[MATERIAL PROVIDED — start]

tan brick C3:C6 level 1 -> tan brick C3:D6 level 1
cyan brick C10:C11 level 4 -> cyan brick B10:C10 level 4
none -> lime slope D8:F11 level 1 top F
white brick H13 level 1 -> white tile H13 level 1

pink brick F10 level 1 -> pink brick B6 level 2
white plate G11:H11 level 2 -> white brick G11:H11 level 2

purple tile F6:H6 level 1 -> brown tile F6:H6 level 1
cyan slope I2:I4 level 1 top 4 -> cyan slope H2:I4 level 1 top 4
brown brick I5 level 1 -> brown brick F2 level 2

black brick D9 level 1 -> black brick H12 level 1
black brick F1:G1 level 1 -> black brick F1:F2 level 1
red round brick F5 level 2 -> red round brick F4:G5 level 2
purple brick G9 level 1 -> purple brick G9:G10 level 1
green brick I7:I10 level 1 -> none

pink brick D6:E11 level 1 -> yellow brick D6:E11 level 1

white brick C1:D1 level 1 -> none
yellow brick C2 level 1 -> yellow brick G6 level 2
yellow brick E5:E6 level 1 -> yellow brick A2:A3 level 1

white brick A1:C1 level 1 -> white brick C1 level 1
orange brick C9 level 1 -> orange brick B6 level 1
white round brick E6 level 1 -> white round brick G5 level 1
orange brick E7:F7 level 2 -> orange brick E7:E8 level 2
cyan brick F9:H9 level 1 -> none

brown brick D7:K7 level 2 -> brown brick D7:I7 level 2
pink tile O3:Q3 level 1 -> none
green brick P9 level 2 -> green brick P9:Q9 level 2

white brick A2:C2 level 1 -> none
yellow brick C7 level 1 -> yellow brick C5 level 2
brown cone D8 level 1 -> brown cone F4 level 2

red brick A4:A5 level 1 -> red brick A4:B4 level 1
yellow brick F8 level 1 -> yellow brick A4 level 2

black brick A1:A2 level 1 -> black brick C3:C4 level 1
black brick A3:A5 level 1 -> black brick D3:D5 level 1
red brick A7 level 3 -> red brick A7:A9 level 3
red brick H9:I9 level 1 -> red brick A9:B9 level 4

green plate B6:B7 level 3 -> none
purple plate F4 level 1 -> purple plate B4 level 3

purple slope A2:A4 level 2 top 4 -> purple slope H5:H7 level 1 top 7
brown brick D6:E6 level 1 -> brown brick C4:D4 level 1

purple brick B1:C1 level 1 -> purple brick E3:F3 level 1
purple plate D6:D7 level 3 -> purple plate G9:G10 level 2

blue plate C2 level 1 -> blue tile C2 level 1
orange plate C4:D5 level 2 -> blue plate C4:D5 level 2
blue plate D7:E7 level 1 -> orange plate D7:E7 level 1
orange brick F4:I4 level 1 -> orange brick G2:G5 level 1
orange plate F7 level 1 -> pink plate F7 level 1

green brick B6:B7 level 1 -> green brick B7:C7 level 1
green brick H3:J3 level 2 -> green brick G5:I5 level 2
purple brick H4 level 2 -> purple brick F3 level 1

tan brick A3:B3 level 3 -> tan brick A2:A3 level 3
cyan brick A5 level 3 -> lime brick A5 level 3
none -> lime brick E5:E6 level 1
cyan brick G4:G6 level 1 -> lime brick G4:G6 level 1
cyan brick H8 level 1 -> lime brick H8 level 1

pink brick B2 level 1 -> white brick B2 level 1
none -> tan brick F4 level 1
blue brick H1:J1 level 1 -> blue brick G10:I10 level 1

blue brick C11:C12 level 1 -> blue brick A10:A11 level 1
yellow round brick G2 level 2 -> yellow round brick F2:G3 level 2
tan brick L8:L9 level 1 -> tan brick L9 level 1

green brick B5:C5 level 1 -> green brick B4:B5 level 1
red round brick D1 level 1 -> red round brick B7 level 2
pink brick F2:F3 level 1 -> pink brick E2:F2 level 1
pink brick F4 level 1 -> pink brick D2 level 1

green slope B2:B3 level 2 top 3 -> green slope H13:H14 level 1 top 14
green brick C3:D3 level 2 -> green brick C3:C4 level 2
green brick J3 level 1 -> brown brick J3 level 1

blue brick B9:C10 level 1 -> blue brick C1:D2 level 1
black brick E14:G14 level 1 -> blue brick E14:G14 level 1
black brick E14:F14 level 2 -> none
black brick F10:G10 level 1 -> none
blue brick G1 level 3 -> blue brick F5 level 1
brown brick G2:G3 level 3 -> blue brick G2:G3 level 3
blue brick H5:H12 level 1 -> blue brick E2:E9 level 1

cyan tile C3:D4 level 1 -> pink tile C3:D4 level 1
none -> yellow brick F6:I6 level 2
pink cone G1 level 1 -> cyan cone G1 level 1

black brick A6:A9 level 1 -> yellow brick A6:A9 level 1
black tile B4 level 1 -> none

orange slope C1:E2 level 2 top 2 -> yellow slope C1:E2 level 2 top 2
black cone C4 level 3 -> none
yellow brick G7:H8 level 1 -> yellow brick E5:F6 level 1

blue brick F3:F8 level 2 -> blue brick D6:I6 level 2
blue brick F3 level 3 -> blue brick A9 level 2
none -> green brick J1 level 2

[MATERIAL PROVIDED — finish]

* TASK TO CARRY OUT
Nothing but a number should be given: the count of lines above that include the string "cyan".

* RESULT FOR THIS TASK
8